PROBLEM TO WORK ON —
Aside from the pictures, the entries should be given again exactly.

(Shape state change listings)
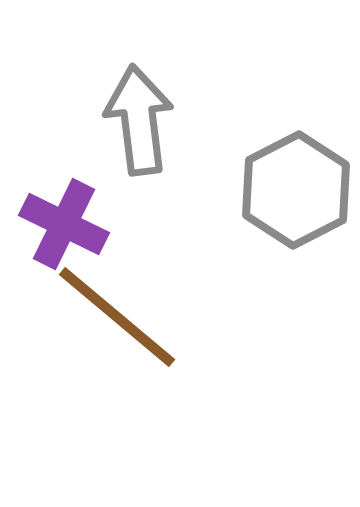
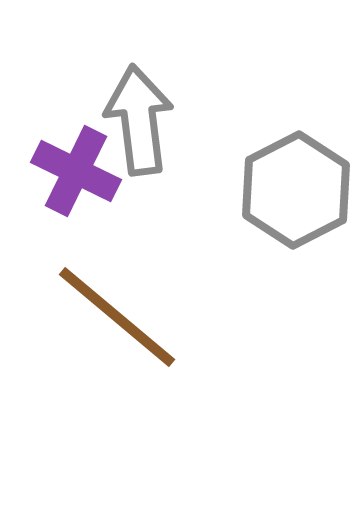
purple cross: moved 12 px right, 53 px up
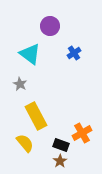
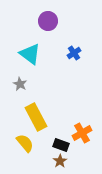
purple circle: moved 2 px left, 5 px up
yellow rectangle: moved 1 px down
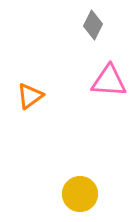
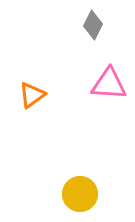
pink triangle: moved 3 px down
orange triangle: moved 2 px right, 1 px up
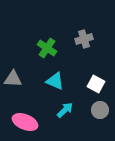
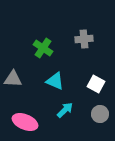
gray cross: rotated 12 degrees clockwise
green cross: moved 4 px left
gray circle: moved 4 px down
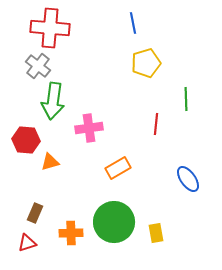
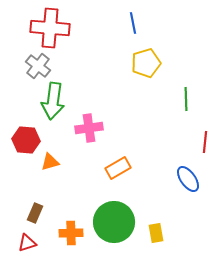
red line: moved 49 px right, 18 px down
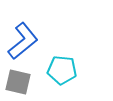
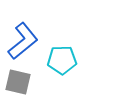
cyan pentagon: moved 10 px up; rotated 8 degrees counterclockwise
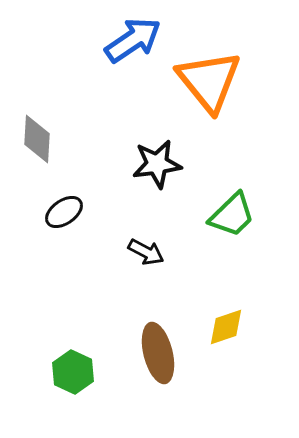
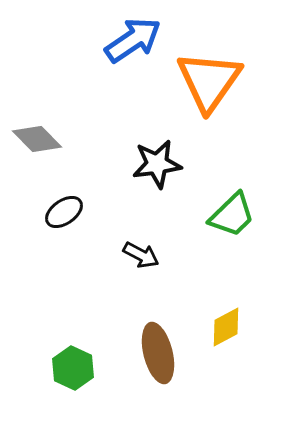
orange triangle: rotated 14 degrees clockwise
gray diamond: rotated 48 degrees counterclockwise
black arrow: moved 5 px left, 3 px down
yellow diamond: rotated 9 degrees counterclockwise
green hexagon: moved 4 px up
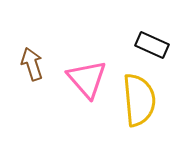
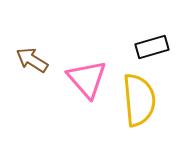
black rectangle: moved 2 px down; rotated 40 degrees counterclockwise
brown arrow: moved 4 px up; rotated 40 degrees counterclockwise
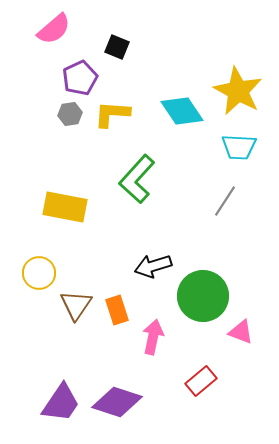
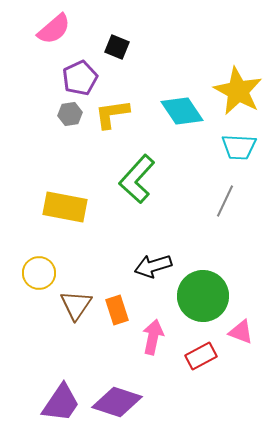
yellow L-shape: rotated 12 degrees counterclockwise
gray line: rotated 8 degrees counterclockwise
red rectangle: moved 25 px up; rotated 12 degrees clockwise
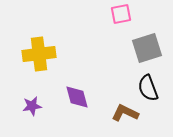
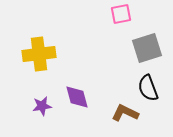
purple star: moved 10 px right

FINISHED TASK —
purple cross: moved 12 px right, 53 px up
purple circle: moved 2 px left, 5 px up
yellow rectangle: moved 1 px down
pink triangle: moved 3 px down
orange triangle: moved 2 px right, 1 px up
gray cross: rotated 12 degrees clockwise
green cross: moved 4 px left
gray circle: moved 4 px down
red line: moved 49 px right, 18 px down
cyan pentagon: moved 10 px up; rotated 8 degrees counterclockwise
orange triangle: rotated 14 degrees clockwise
gray diamond: rotated 48 degrees counterclockwise
black arrow: moved 5 px left, 3 px down
yellow diamond: rotated 9 degrees counterclockwise
green hexagon: moved 4 px up
black rectangle: moved 2 px down; rotated 40 degrees counterclockwise
brown arrow: moved 4 px up; rotated 40 degrees counterclockwise
yellow L-shape: rotated 12 degrees counterclockwise
gray line: rotated 8 degrees counterclockwise
red rectangle: moved 25 px up; rotated 12 degrees clockwise
purple star: moved 10 px right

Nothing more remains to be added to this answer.